What you have to do:
An image-free reproduction of the data below is needed: print it exactly.

Saved data entries:
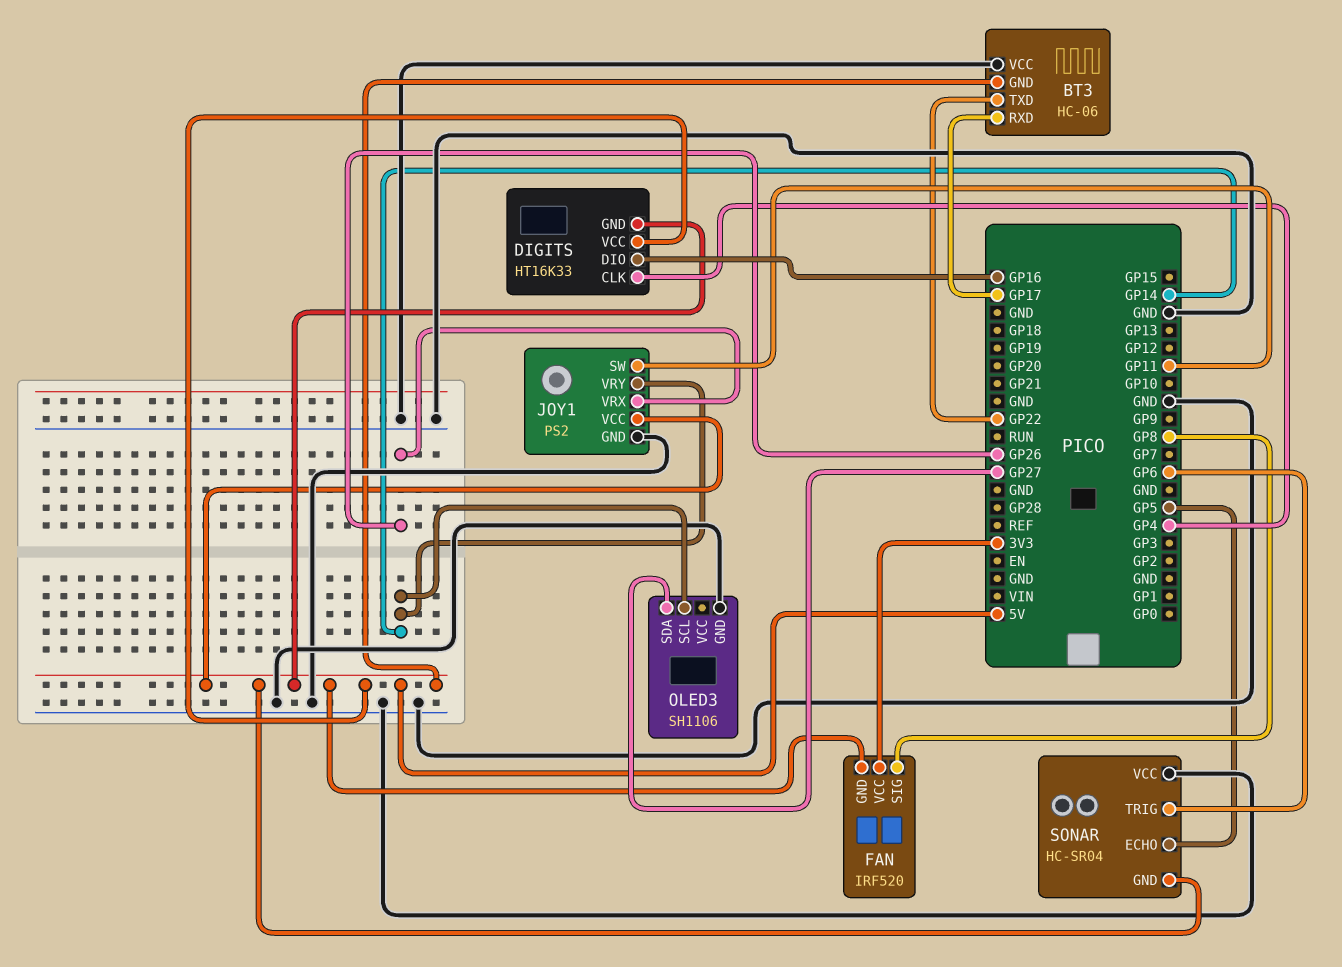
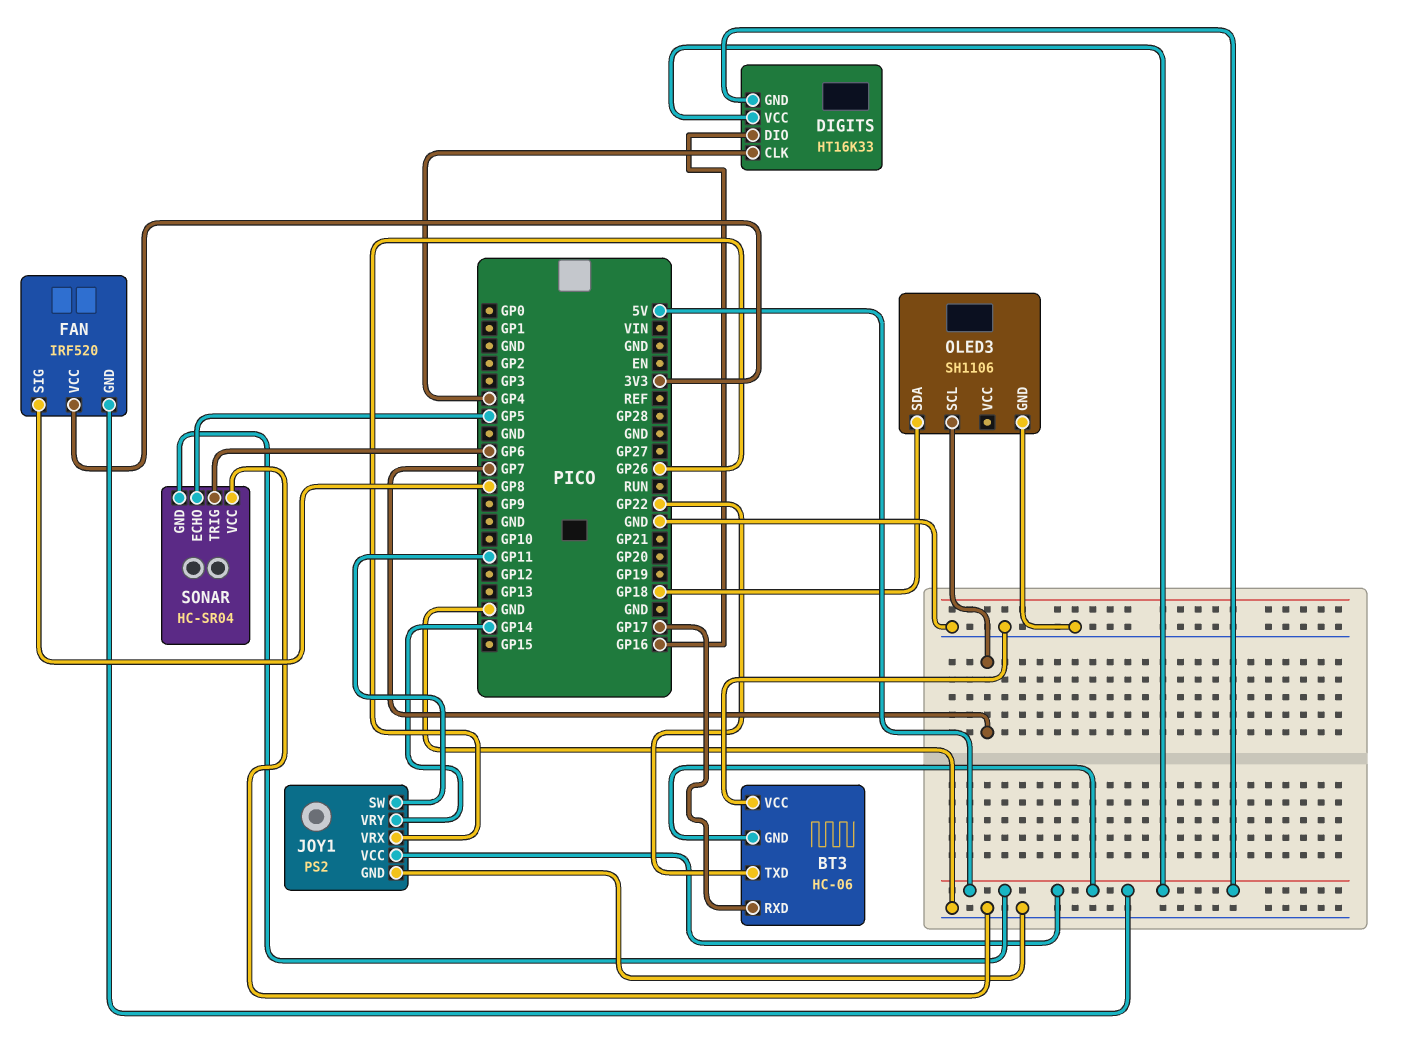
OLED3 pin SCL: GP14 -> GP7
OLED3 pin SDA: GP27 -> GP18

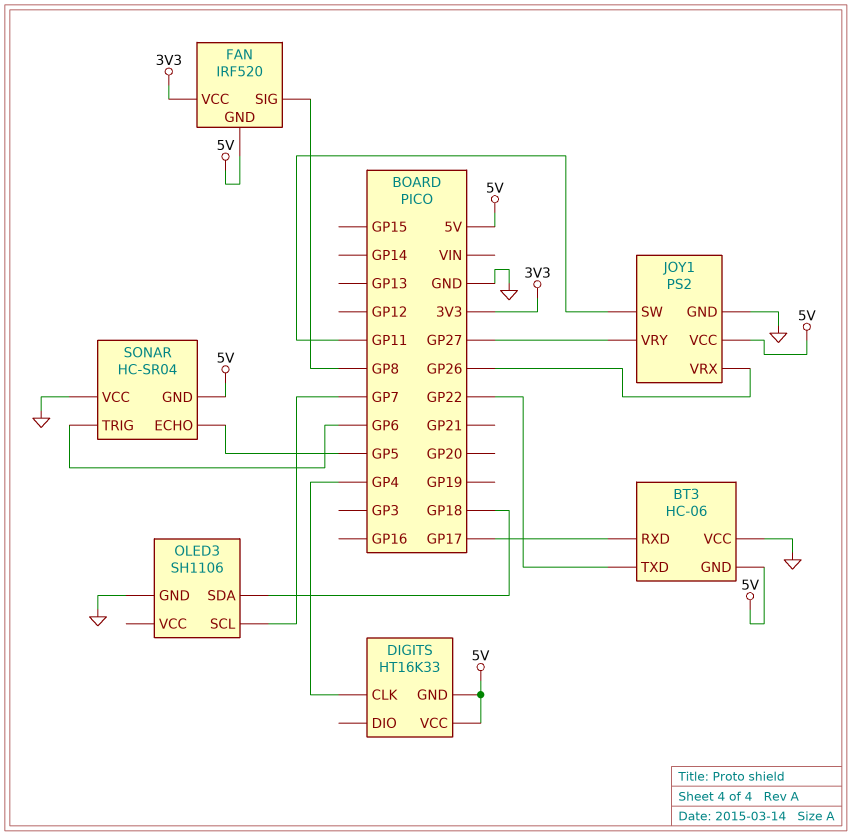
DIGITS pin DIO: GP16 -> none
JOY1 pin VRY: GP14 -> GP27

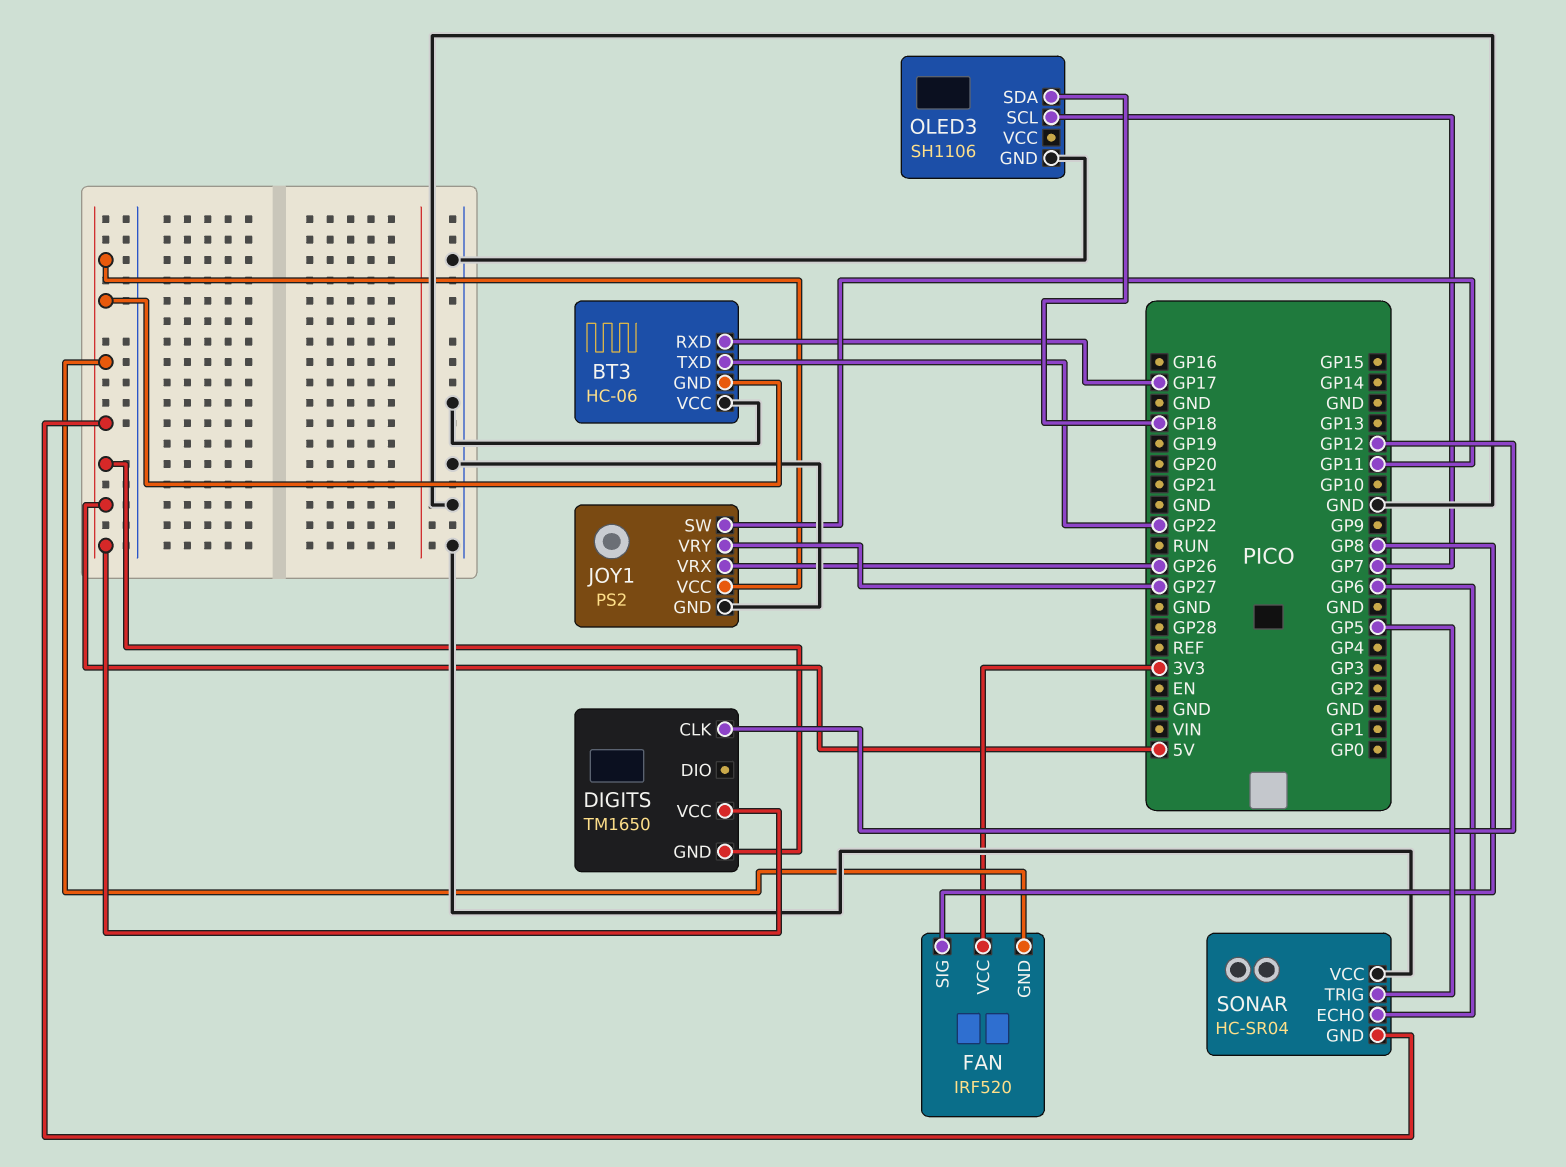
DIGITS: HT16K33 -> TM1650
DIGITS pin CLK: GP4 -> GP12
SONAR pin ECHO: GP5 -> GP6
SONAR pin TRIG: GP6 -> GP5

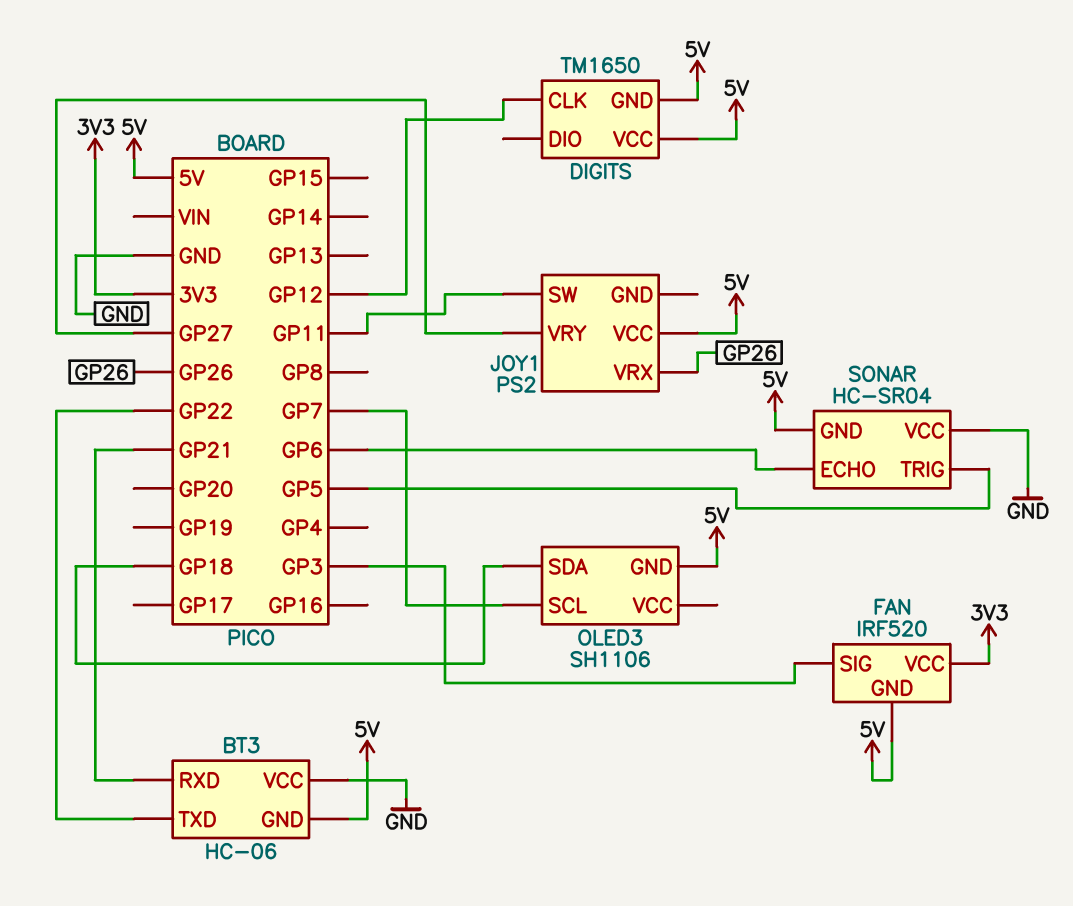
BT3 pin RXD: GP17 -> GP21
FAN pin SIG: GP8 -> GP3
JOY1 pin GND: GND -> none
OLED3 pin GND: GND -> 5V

Solved exercise:
OLED3 pin SCL: GP14 -> GP7
OLED3 pin SDA: GP27 -> GP18

DIGITS pin DIO: GP16 -> none
JOY1 pin VRY: GP14 -> GP27

DIGITS: HT16K33 -> TM1650
DIGITS pin CLK: GP4 -> GP12
SONAR pin ECHO: GP5 -> GP6
SONAR pin TRIG: GP6 -> GP5

BT3 pin RXD: GP17 -> GP21
FAN pin SIG: GP8 -> GP3
JOY1 pin GND: GND -> none
OLED3 pin GND: GND -> 5V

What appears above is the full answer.